[Opening Extracted material section]

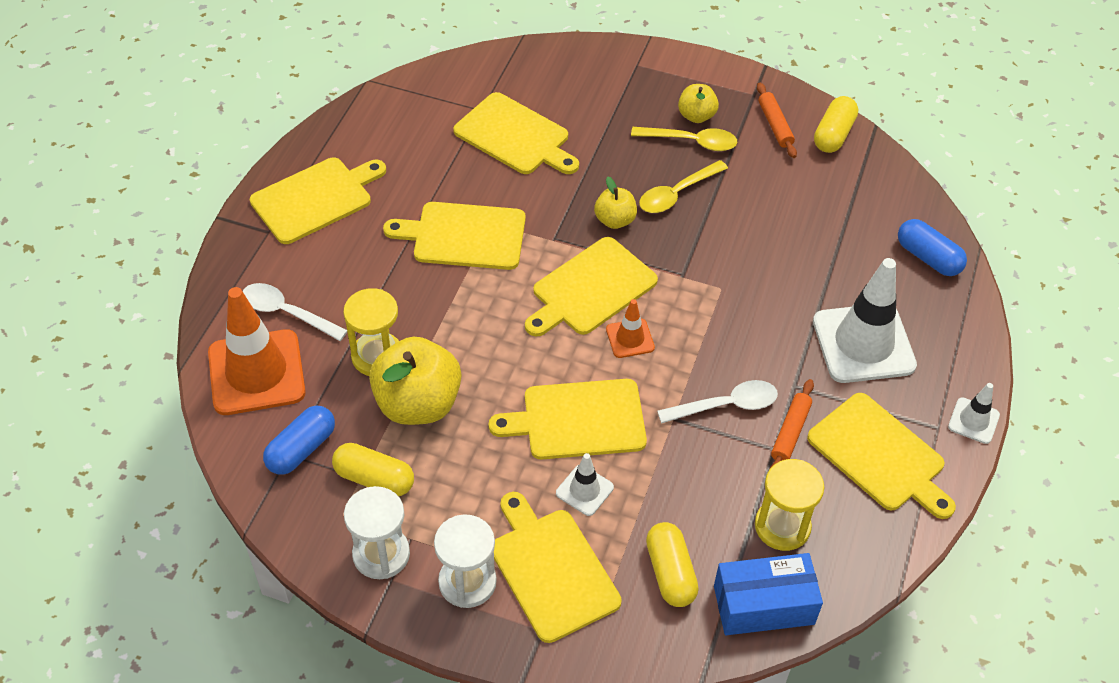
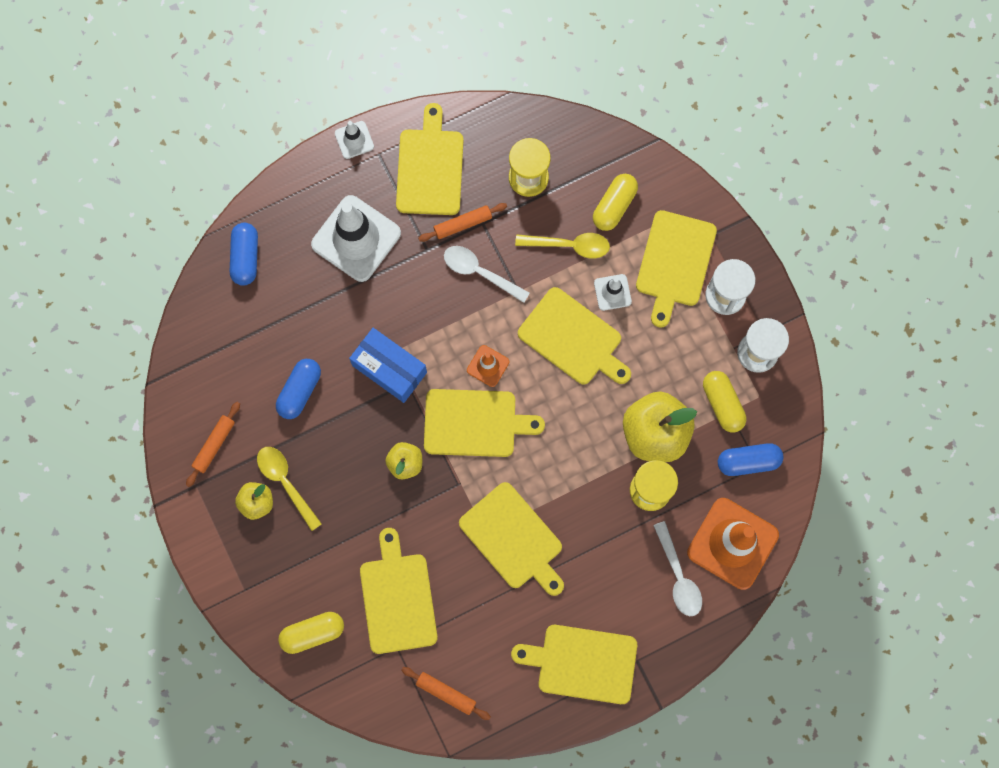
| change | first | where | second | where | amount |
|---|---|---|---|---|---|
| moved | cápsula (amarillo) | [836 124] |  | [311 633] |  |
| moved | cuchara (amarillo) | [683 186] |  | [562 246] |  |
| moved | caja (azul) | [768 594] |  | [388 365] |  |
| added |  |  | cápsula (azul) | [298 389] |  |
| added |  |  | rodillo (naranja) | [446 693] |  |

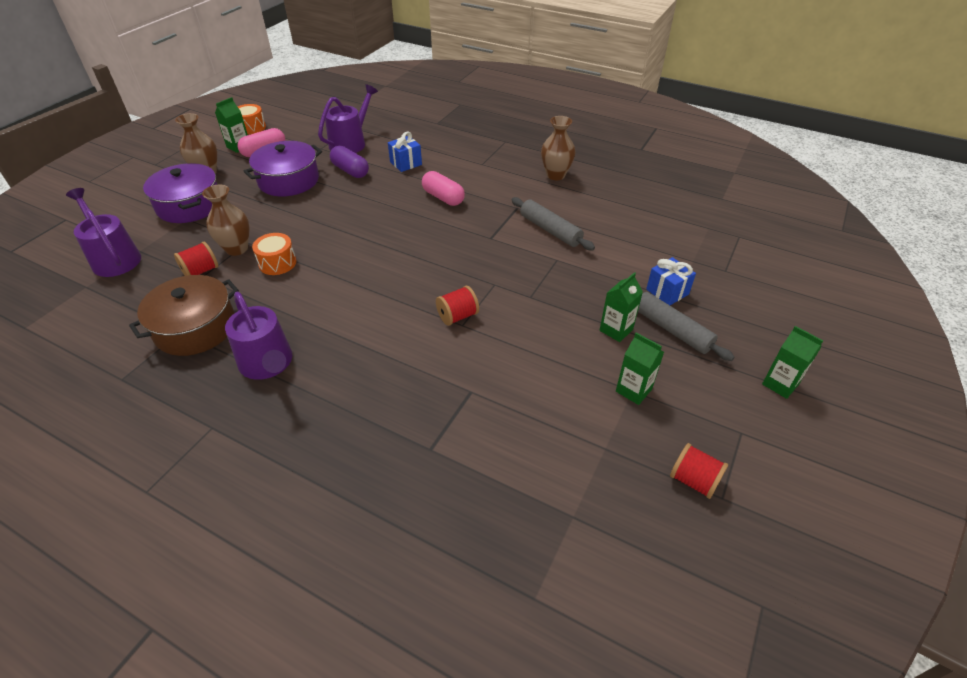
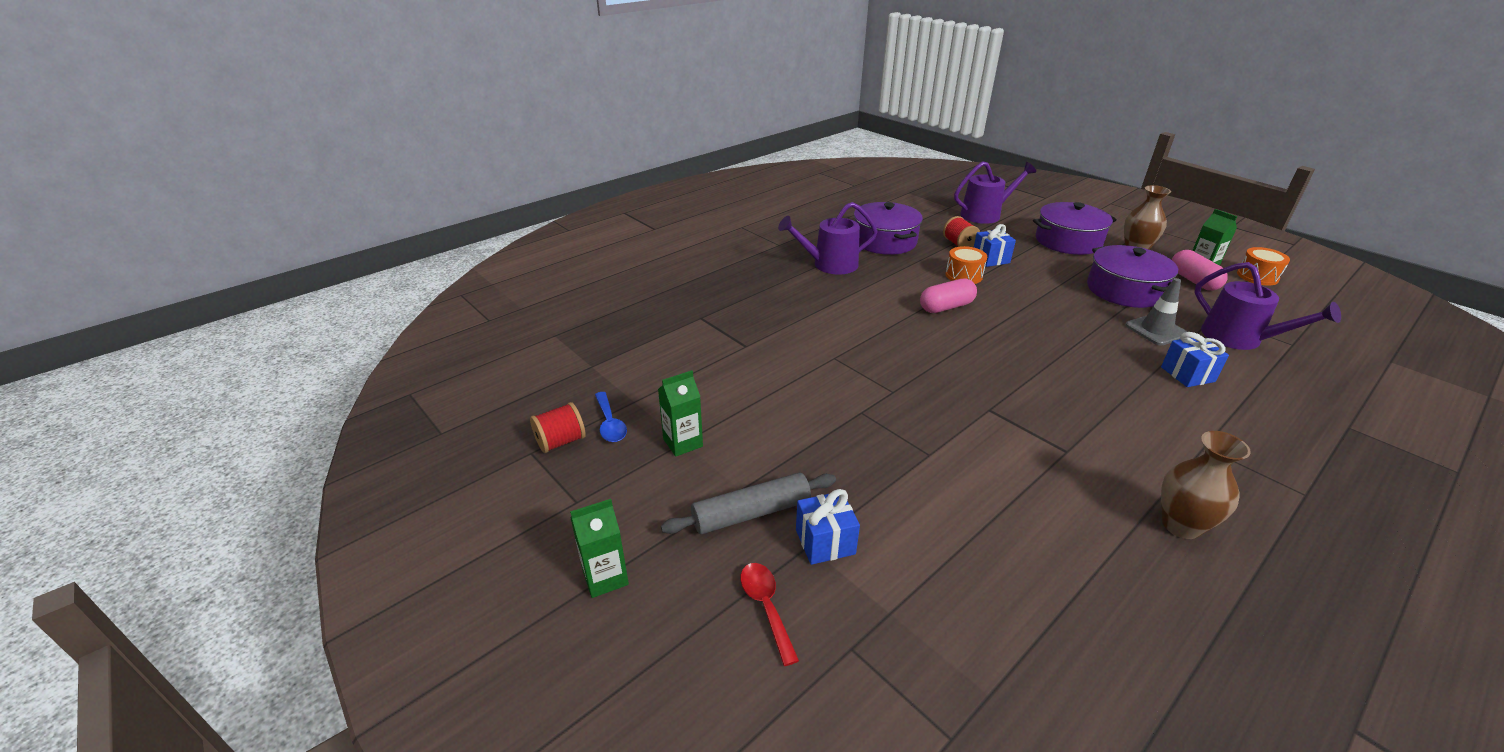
| change | first | where | second | where | amount |
|---|---|---|---|---|---|
| replaced | cápsula (morado) | [349 162] | cono de tráfico (gris) | [1156 312] |  |
| moved | cápsula (rosa) | [443 188] |  | [948 296] |  |
| replaced | florero (marrón) | [225 220] | regalo (azul) | [995 245] |  |
| removed | rodillo (gris) | [553 223] |  |  |  |
| removed | cartón de leche (verde) | [621 307] |  |  |  |
| recoloured | olla (marrón) | [184 315] | olla (morado) | [888 228] |  |
| removed | carrete (rojo) | [457 306] |  |  |  |
| added |  |  | cuchara (azul) | [611 417] |  |
| added |  |  | cuchara (rojo) | [769 614] |  |

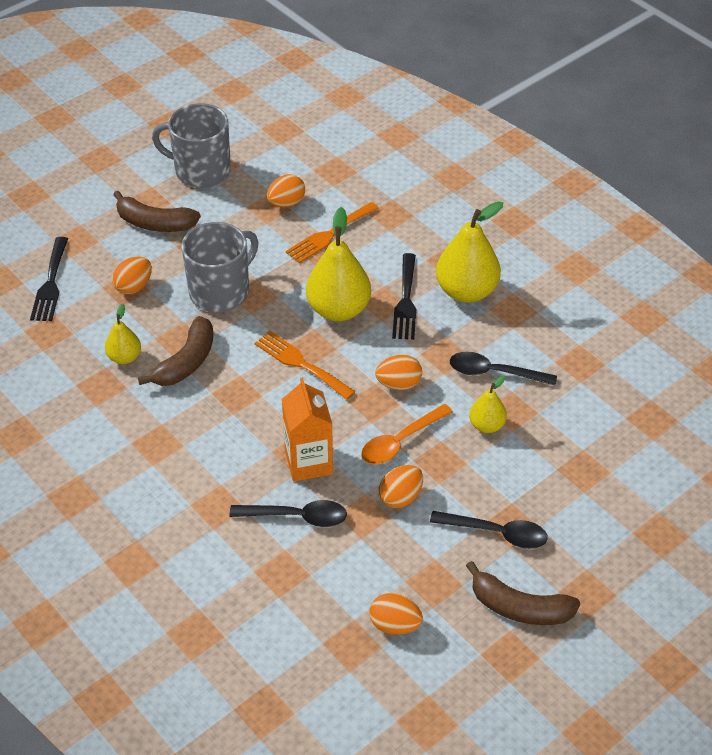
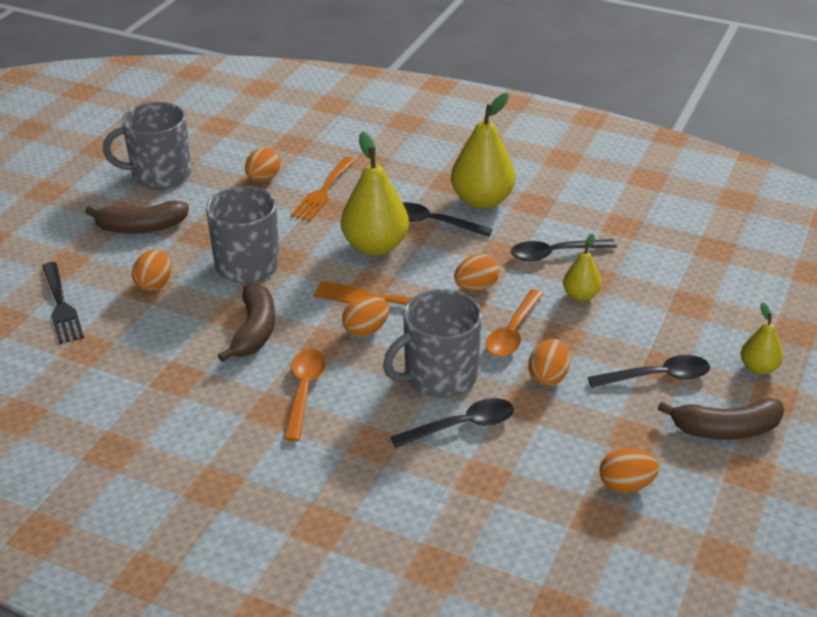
| change | first | where | second | where | amount |
|---|---|---|---|---|---|
| replaced | tenedor (negro) | [404 296] | cuchara (negro) | [448 219] |  |
| moved | pera (amarillo) | [123 333] |  | [762 338] |  |
| replaced | cartón de leche (naranja) | [307 429] | taza (gris) | [432 343] |  |
| added |  |  | huevo (naranja) | [365 316] |  |
| added |  |  | cuchara (naranja) | [305 395] |  |

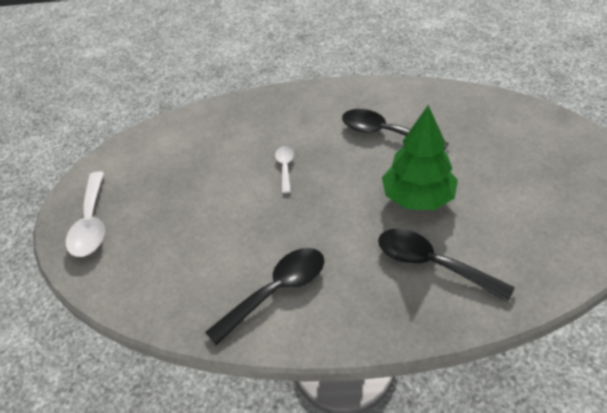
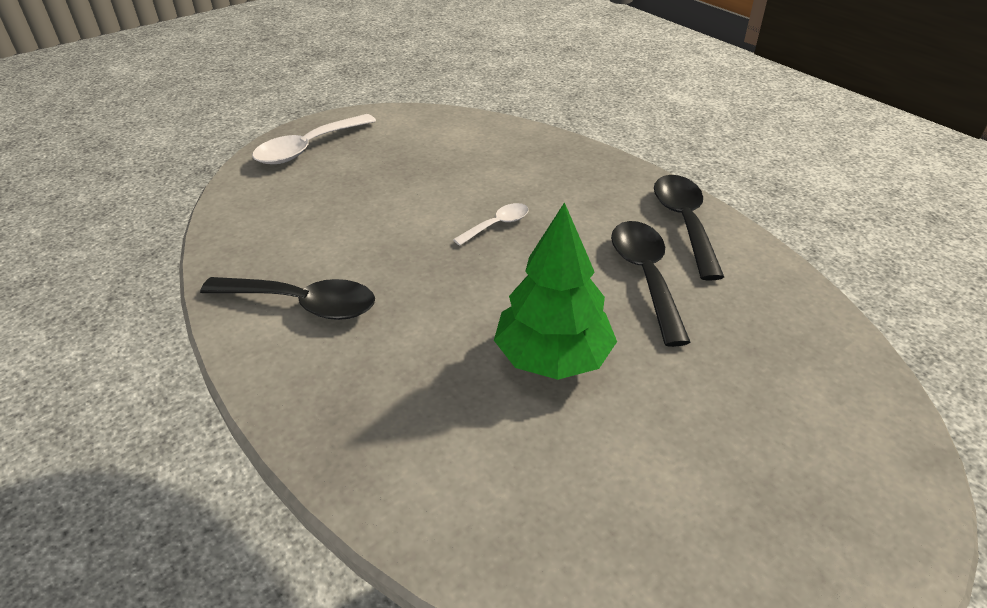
| change | first | where | second | where | amount |
|---|---|---|---|---|---|
| moved | cuchara (negro) | [446 265] |  | [689 228] |  |

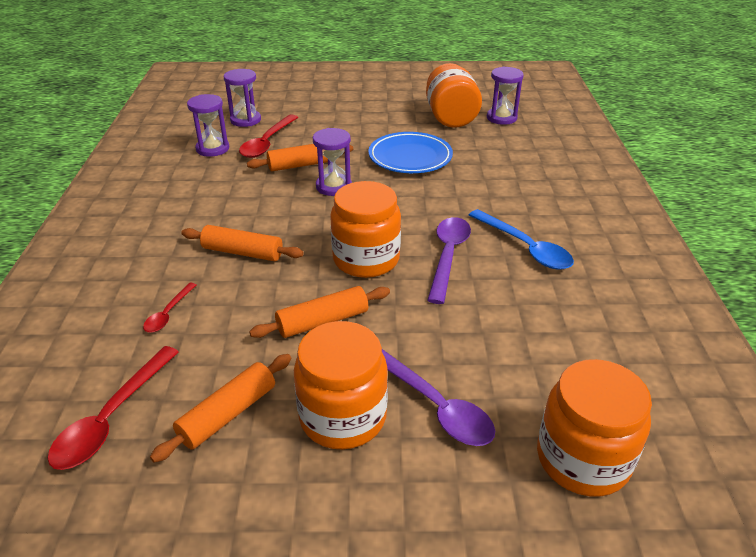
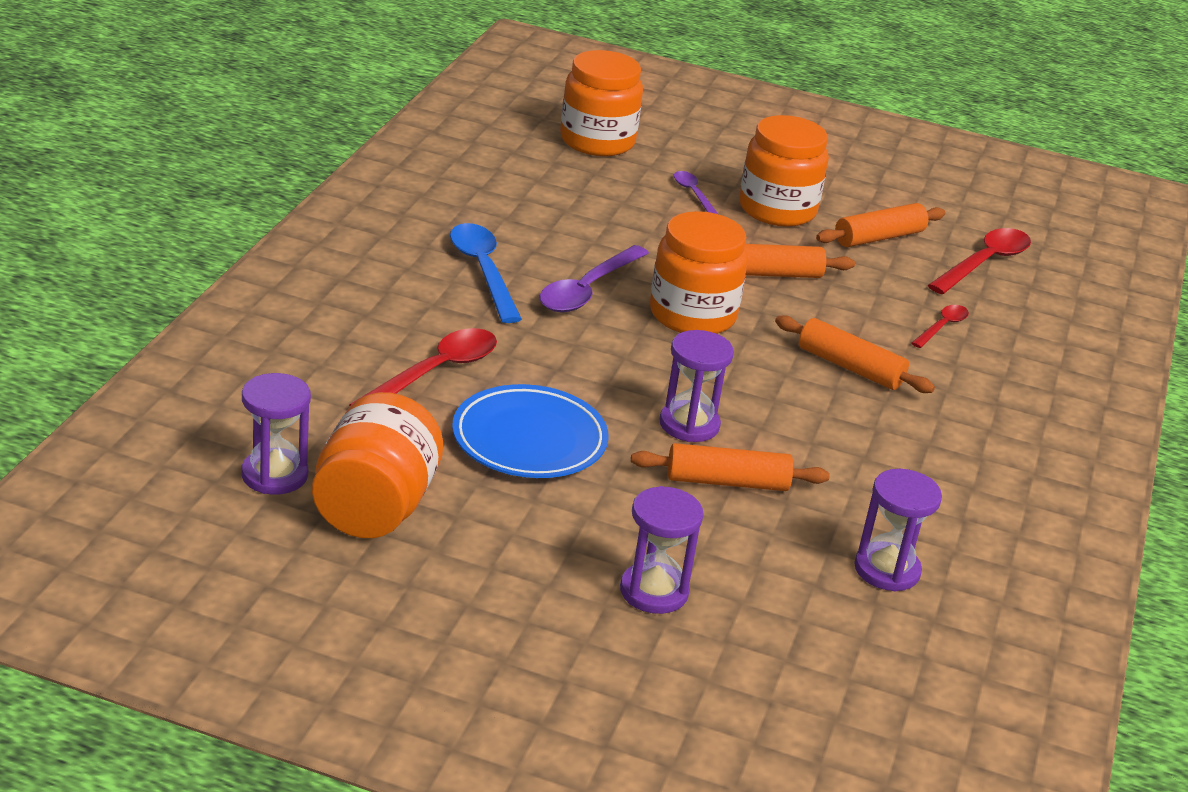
| change | first | where | second | where | amount |
|---|---|---|---|---|---|
| moved | reloj de arena (morado) | [242 98] |  | [662 550] |  |
| moved | cuchara (rojo) | [268 136] |  | [423 367] |  |
| resized | cuchara (morado) | [438 397] |  | [696 192] | x0.56 |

[Closing Extracted material section]

## Exercise goal
Your task for the entries above: copy exactly the span starting with the line with "cuchara (amarillo) |" and going on through the line with "cápsula (azul) |", both lines included, and nothing else.

## Result
| moved | cuchara (amarillo) | [683 186] |  | [562 246] |  |
| moved | caja (azul) | [768 594] |  | [388 365] |  |
| added |  |  | cápsula (azul) | [298 389] |  |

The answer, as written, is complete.